BRIEF
Return the lines below exactly, from the first line to the line that contains "(445, 354) = (651, 272): orange". Leave out pictures.

Collected data entries:
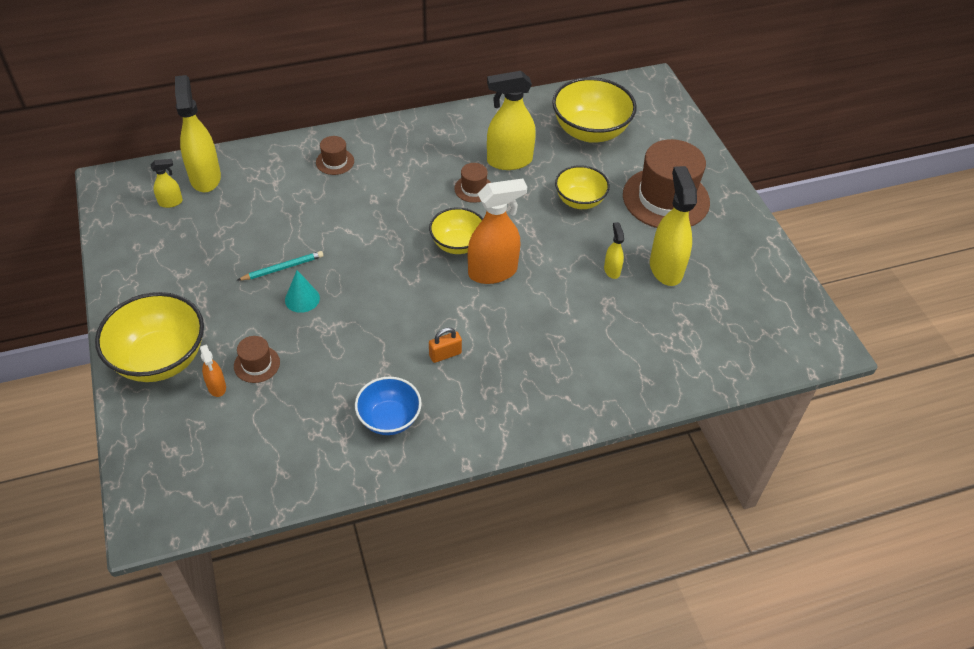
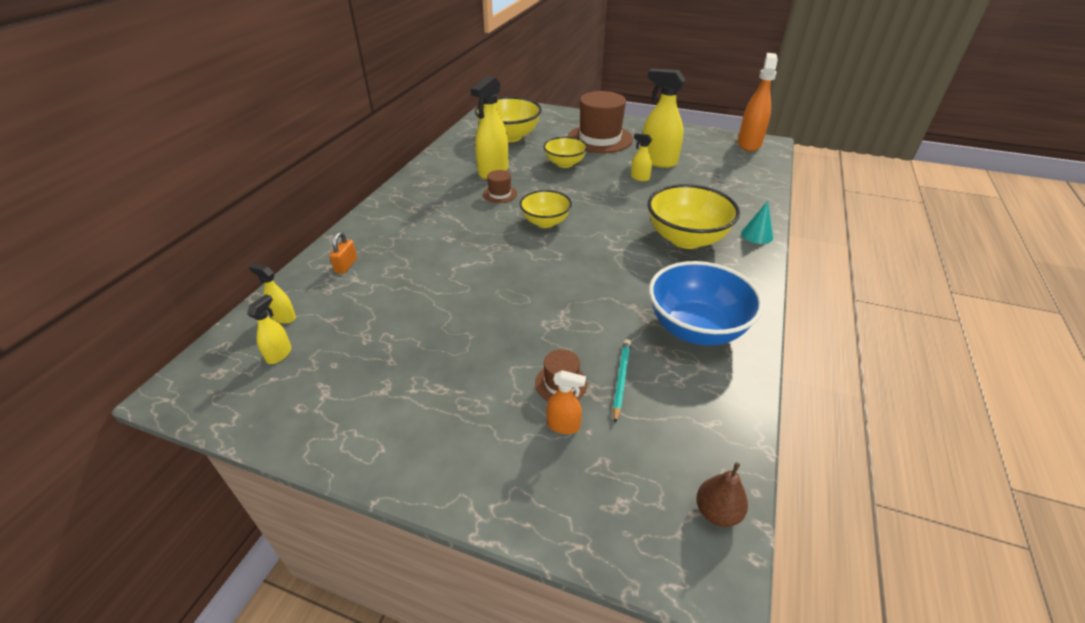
camera: 50 degrees left, 10 degrees down
(160, 359) = (481, 456): yellow bowl -> yellow bowl (686, 239)
(199, 506) = (717, 512): none -> brown pear
(205, 177) = (284, 317): yellow spray bottle -> yellow spray bottle, size x0.49
(283, 268) = (461, 317): turquoise pencil -> turquoise pencil (621, 379)
(302, 299) = (511, 321): turquoise cone -> turquoise cone (757, 235)
(335, 162) = (380, 239): brown hat -> none
(389, 419) = (696, 328): blue bowl -> blue bowl, size x1.63
(445, 354) = (651, 272): orange padlock -> orange padlock (346, 265)
(493, 272) = (590, 219): orange spray bottle -> orange spray bottle (749, 144)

SOLVED PROBLEM
camera: 50 degrees left, 10 degrees down
(160, 359) = (481, 456): yellow bowl -> yellow bowl (686, 239)
(199, 506) = (717, 512): none -> brown pear
(205, 177) = (284, 317): yellow spray bottle -> yellow spray bottle, size x0.49
(283, 268) = (461, 317): turquoise pencil -> turquoise pencil (621, 379)
(302, 299) = (511, 321): turquoise cone -> turquoise cone (757, 235)
(335, 162) = (380, 239): brown hat -> none
(389, 419) = (696, 328): blue bowl -> blue bowl, size x1.63
(445, 354) = (651, 272): orange padlock -> orange padlock (346, 265)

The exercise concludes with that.